--- DATA RECORDS ---
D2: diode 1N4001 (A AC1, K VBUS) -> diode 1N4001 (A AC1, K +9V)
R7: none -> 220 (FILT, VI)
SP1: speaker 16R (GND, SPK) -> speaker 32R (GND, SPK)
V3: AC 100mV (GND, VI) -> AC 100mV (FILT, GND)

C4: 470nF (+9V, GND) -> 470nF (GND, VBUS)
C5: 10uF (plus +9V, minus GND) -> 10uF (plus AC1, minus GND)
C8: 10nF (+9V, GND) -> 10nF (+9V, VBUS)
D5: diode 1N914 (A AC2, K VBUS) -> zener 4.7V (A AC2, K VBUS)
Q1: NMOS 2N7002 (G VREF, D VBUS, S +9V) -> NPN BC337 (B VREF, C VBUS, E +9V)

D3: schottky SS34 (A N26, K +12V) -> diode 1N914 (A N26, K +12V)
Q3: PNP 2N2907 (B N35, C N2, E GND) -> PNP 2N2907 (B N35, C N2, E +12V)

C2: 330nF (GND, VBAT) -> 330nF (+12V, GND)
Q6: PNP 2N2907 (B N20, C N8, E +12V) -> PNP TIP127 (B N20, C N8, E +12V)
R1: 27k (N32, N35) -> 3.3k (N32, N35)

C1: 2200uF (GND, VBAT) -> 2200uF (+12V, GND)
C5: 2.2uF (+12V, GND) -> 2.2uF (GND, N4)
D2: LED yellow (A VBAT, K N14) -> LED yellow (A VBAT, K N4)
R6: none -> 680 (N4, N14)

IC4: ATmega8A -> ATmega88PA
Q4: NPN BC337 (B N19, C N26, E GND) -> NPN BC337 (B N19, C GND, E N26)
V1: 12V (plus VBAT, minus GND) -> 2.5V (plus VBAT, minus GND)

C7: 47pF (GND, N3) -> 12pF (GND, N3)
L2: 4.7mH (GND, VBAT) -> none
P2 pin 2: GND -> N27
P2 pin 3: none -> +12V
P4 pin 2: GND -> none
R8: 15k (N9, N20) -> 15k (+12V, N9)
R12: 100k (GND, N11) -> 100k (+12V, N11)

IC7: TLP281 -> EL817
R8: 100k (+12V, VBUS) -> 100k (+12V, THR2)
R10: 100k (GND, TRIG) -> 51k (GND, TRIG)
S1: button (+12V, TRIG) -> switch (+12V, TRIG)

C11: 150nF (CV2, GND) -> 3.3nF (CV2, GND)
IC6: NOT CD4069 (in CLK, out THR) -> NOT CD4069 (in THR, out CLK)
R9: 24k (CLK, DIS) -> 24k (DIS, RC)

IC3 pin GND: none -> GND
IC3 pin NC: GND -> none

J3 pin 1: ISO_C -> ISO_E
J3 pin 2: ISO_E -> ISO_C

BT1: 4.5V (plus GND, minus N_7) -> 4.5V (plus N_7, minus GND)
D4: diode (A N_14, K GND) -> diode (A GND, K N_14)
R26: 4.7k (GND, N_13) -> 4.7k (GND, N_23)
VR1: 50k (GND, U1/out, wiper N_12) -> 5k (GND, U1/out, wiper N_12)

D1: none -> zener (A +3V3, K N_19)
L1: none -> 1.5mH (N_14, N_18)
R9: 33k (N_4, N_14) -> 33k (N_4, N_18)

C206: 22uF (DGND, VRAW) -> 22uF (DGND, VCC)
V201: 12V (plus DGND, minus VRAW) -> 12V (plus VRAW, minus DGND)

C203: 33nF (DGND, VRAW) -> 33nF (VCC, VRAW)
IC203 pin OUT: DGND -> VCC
---
> [TASK TO COMPLETE]: Copy every record above exactly as it is.

> [SOLUTION TO THIS EXERCISE]:
D2: diode 1N4001 (A AC1, K VBUS) -> diode 1N4001 (A AC1, K +9V)
R7: none -> 220 (FILT, VI)
SP1: speaker 16R (GND, SPK) -> speaker 32R (GND, SPK)
V3: AC 100mV (GND, VI) -> AC 100mV (FILT, GND)

C4: 470nF (+9V, GND) -> 470nF (GND, VBUS)
C5: 10uF (plus +9V, minus GND) -> 10uF (plus AC1, minus GND)
C8: 10nF (+9V, GND) -> 10nF (+9V, VBUS)
D5: diode 1N914 (A AC2, K VBUS) -> zener 4.7V (A AC2, K VBUS)
Q1: NMOS 2N7002 (G VREF, D VBUS, S +9V) -> NPN BC337 (B VREF, C VBUS, E +9V)

D3: schottky SS34 (A N26, K +12V) -> diode 1N914 (A N26, K +12V)
Q3: PNP 2N2907 (B N35, C N2, E GND) -> PNP 2N2907 (B N35, C N2, E +12V)

C2: 330nF (GND, VBAT) -> 330nF (+12V, GND)
Q6: PNP 2N2907 (B N20, C N8, E +12V) -> PNP TIP127 (B N20, C N8, E +12V)
R1: 27k (N32, N35) -> 3.3k (N32, N35)

C1: 2200uF (GND, VBAT) -> 2200uF (+12V, GND)
C5: 2.2uF (+12V, GND) -> 2.2uF (GND, N4)
D2: LED yellow (A VBAT, K N14) -> LED yellow (A VBAT, K N4)
R6: none -> 680 (N4, N14)

IC4: ATmega8A -> ATmega88PA
Q4: NPN BC337 (B N19, C N26, E GND) -> NPN BC337 (B N19, C GND, E N26)
V1: 12V (plus VBAT, minus GND) -> 2.5V (plus VBAT, minus GND)

C7: 47pF (GND, N3) -> 12pF (GND, N3)
L2: 4.7mH (GND, VBAT) -> none
P2 pin 2: GND -> N27
P2 pin 3: none -> +12V
P4 pin 2: GND -> none
R8: 15k (N9, N20) -> 15k (+12V, N9)
R12: 100k (GND, N11) -> 100k (+12V, N11)

IC7: TLP281 -> EL817
R8: 100k (+12V, VBUS) -> 100k (+12V, THR2)
R10: 100k (GND, TRIG) -> 51k (GND, TRIG)
S1: button (+12V, TRIG) -> switch (+12V, TRIG)

C11: 150nF (CV2, GND) -> 3.3nF (CV2, GND)
IC6: NOT CD4069 (in CLK, out THR) -> NOT CD4069 (in THR, out CLK)
R9: 24k (CLK, DIS) -> 24k (DIS, RC)

IC3 pin GND: none -> GND
IC3 pin NC: GND -> none

J3 pin 1: ISO_C -> ISO_E
J3 pin 2: ISO_E -> ISO_C

BT1: 4.5V (plus GND, minus N_7) -> 4.5V (plus N_7, minus GND)
D4: diode (A N_14, K GND) -> diode (A GND, K N_14)
R26: 4.7k (GND, N_13) -> 4.7k (GND, N_23)
VR1: 50k (GND, U1/out, wiper N_12) -> 5k (GND, U1/out, wiper N_12)

D1: none -> zener (A +3V3, K N_19)
L1: none -> 1.5mH (N_14, N_18)
R9: 33k (N_4, N_14) -> 33k (N_4, N_18)

C206: 22uF (DGND, VRAW) -> 22uF (DGND, VCC)
V201: 12V (plus DGND, minus VRAW) -> 12V (plus VRAW, minus DGND)

C203: 33nF (DGND, VRAW) -> 33nF (VCC, VRAW)
IC203 pin OUT: DGND -> VCC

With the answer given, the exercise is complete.